---------- Records for this exercise ----------
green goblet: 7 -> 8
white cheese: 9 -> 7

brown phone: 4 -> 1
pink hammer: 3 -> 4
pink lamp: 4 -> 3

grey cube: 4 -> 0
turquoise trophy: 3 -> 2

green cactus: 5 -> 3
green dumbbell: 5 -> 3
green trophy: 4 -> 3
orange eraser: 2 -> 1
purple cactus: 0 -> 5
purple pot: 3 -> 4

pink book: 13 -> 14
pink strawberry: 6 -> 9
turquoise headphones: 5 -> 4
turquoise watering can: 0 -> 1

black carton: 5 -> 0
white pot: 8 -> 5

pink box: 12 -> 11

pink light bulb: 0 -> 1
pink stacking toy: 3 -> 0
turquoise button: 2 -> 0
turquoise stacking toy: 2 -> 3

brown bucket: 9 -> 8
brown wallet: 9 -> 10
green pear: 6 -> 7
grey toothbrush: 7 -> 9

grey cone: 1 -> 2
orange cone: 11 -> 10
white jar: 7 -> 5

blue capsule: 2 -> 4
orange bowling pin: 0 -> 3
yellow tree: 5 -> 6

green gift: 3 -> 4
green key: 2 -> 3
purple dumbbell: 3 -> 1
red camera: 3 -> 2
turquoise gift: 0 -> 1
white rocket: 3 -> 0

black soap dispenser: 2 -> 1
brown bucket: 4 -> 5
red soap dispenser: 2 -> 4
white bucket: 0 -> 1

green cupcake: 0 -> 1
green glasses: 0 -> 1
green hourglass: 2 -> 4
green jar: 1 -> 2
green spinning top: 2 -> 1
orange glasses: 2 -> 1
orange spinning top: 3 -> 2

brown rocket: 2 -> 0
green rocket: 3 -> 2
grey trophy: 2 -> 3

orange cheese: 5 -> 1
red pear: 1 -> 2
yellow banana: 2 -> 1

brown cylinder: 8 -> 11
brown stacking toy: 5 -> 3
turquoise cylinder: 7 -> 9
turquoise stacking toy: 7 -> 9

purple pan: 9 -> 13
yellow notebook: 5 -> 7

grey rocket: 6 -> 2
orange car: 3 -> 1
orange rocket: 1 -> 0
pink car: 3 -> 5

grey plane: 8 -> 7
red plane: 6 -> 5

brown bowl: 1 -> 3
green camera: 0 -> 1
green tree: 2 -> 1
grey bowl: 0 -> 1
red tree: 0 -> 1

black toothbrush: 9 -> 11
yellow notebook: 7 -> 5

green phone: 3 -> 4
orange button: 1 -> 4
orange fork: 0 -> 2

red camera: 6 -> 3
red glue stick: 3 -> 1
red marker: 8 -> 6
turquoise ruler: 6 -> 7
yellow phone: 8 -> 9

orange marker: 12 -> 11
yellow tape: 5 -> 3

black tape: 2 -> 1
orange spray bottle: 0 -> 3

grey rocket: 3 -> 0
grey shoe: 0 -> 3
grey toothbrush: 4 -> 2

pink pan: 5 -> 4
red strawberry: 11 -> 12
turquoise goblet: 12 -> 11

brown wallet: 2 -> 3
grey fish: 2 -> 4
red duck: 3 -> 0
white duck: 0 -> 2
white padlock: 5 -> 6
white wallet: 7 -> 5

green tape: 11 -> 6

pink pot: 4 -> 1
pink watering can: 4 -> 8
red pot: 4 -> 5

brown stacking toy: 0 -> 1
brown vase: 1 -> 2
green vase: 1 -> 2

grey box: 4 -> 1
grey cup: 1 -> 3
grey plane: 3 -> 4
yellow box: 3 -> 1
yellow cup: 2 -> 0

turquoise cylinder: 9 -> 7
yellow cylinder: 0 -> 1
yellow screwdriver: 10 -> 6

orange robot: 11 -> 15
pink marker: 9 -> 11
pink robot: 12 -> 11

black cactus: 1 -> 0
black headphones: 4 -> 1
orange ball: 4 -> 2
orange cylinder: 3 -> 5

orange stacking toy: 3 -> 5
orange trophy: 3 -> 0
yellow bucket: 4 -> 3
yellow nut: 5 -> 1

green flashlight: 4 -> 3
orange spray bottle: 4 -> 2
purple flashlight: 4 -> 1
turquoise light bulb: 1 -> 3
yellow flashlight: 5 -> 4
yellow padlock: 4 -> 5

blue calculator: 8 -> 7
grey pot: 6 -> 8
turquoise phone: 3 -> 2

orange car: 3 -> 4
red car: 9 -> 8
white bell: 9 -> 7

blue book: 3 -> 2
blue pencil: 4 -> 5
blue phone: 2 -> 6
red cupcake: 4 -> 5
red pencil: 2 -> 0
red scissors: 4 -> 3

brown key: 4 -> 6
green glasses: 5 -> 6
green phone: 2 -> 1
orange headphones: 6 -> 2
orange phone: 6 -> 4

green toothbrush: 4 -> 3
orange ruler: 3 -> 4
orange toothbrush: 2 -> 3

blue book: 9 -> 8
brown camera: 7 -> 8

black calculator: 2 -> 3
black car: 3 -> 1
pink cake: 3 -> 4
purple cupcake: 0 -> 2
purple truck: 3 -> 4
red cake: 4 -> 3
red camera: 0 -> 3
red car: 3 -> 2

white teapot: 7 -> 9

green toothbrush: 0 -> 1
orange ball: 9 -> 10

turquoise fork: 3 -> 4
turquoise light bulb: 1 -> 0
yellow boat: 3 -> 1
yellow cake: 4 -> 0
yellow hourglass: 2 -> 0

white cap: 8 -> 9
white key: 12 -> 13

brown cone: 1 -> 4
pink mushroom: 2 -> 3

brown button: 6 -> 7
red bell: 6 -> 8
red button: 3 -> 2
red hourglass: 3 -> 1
----------
Reproduce each entry exactly, with nothing missing.

▶ [Task output]:
green goblet: 7 -> 8
white cheese: 9 -> 7

brown phone: 4 -> 1
pink hammer: 3 -> 4
pink lamp: 4 -> 3

grey cube: 4 -> 0
turquoise trophy: 3 -> 2

green cactus: 5 -> 3
green dumbbell: 5 -> 3
green trophy: 4 -> 3
orange eraser: 2 -> 1
purple cactus: 0 -> 5
purple pot: 3 -> 4

pink book: 13 -> 14
pink strawberry: 6 -> 9
turquoise headphones: 5 -> 4
turquoise watering can: 0 -> 1

black carton: 5 -> 0
white pot: 8 -> 5

pink box: 12 -> 11

pink light bulb: 0 -> 1
pink stacking toy: 3 -> 0
turquoise button: 2 -> 0
turquoise stacking toy: 2 -> 3

brown bucket: 9 -> 8
brown wallet: 9 -> 10
green pear: 6 -> 7
grey toothbrush: 7 -> 9

grey cone: 1 -> 2
orange cone: 11 -> 10
white jar: 7 -> 5

blue capsule: 2 -> 4
orange bowling pin: 0 -> 3
yellow tree: 5 -> 6

green gift: 3 -> 4
green key: 2 -> 3
purple dumbbell: 3 -> 1
red camera: 3 -> 2
turquoise gift: 0 -> 1
white rocket: 3 -> 0

black soap dispenser: 2 -> 1
brown bucket: 4 -> 5
red soap dispenser: 2 -> 4
white bucket: 0 -> 1

green cupcake: 0 -> 1
green glasses: 0 -> 1
green hourglass: 2 -> 4
green jar: 1 -> 2
green spinning top: 2 -> 1
orange glasses: 2 -> 1
orange spinning top: 3 -> 2

brown rocket: 2 -> 0
green rocket: 3 -> 2
grey trophy: 2 -> 3

orange cheese: 5 -> 1
red pear: 1 -> 2
yellow banana: 2 -> 1

brown cylinder: 8 -> 11
brown stacking toy: 5 -> 3
turquoise cylinder: 7 -> 9
turquoise stacking toy: 7 -> 9

purple pan: 9 -> 13
yellow notebook: 5 -> 7

grey rocket: 6 -> 2
orange car: 3 -> 1
orange rocket: 1 -> 0
pink car: 3 -> 5

grey plane: 8 -> 7
red plane: 6 -> 5

brown bowl: 1 -> 3
green camera: 0 -> 1
green tree: 2 -> 1
grey bowl: 0 -> 1
red tree: 0 -> 1

black toothbrush: 9 -> 11
yellow notebook: 7 -> 5

green phone: 3 -> 4
orange button: 1 -> 4
orange fork: 0 -> 2

red camera: 6 -> 3
red glue stick: 3 -> 1
red marker: 8 -> 6
turquoise ruler: 6 -> 7
yellow phone: 8 -> 9

orange marker: 12 -> 11
yellow tape: 5 -> 3

black tape: 2 -> 1
orange spray bottle: 0 -> 3

grey rocket: 3 -> 0
grey shoe: 0 -> 3
grey toothbrush: 4 -> 2

pink pan: 5 -> 4
red strawberry: 11 -> 12
turquoise goblet: 12 -> 11

brown wallet: 2 -> 3
grey fish: 2 -> 4
red duck: 3 -> 0
white duck: 0 -> 2
white padlock: 5 -> 6
white wallet: 7 -> 5

green tape: 11 -> 6

pink pot: 4 -> 1
pink watering can: 4 -> 8
red pot: 4 -> 5

brown stacking toy: 0 -> 1
brown vase: 1 -> 2
green vase: 1 -> 2

grey box: 4 -> 1
grey cup: 1 -> 3
grey plane: 3 -> 4
yellow box: 3 -> 1
yellow cup: 2 -> 0

turquoise cylinder: 9 -> 7
yellow cylinder: 0 -> 1
yellow screwdriver: 10 -> 6

orange robot: 11 -> 15
pink marker: 9 -> 11
pink robot: 12 -> 11

black cactus: 1 -> 0
black headphones: 4 -> 1
orange ball: 4 -> 2
orange cylinder: 3 -> 5

orange stacking toy: 3 -> 5
orange trophy: 3 -> 0
yellow bucket: 4 -> 3
yellow nut: 5 -> 1

green flashlight: 4 -> 3
orange spray bottle: 4 -> 2
purple flashlight: 4 -> 1
turquoise light bulb: 1 -> 3
yellow flashlight: 5 -> 4
yellow padlock: 4 -> 5

blue calculator: 8 -> 7
grey pot: 6 -> 8
turquoise phone: 3 -> 2

orange car: 3 -> 4
red car: 9 -> 8
white bell: 9 -> 7

blue book: 3 -> 2
blue pencil: 4 -> 5
blue phone: 2 -> 6
red cupcake: 4 -> 5
red pencil: 2 -> 0
red scissors: 4 -> 3

brown key: 4 -> 6
green glasses: 5 -> 6
green phone: 2 -> 1
orange headphones: 6 -> 2
orange phone: 6 -> 4

green toothbrush: 4 -> 3
orange ruler: 3 -> 4
orange toothbrush: 2 -> 3

blue book: 9 -> 8
brown camera: 7 -> 8

black calculator: 2 -> 3
black car: 3 -> 1
pink cake: 3 -> 4
purple cupcake: 0 -> 2
purple truck: 3 -> 4
red cake: 4 -> 3
red camera: 0 -> 3
red car: 3 -> 2

white teapot: 7 -> 9

green toothbrush: 0 -> 1
orange ball: 9 -> 10

turquoise fork: 3 -> 4
turquoise light bulb: 1 -> 0
yellow boat: 3 -> 1
yellow cake: 4 -> 0
yellow hourglass: 2 -> 0

white cap: 8 -> 9
white key: 12 -> 13

brown cone: 1 -> 4
pink mushroom: 2 -> 3

brown button: 6 -> 7
red bell: 6 -> 8
red button: 3 -> 2
red hourglass: 3 -> 1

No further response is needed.